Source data
*** Begin section ***
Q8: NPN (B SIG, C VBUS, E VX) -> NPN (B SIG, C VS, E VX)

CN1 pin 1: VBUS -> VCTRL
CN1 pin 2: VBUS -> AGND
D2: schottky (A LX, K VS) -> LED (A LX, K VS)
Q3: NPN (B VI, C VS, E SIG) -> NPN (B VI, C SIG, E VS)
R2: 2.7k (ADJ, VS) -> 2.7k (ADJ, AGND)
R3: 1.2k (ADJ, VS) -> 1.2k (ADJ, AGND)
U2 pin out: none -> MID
*** End section ***
**What to work on**
All entries above must be reproduced without a single change.

**Expected answer**
Q8: NPN (B SIG, C VBUS, E VX) -> NPN (B SIG, C VS, E VX)

CN1 pin 1: VBUS -> VCTRL
CN1 pin 2: VBUS -> AGND
D2: schottky (A LX, K VS) -> LED (A LX, K VS)
Q3: NPN (B VI, C VS, E SIG) -> NPN (B VI, C SIG, E VS)
R2: 2.7k (ADJ, VS) -> 2.7k (ADJ, AGND)
R3: 1.2k (ADJ, VS) -> 1.2k (ADJ, AGND)
U2 pin out: none -> MID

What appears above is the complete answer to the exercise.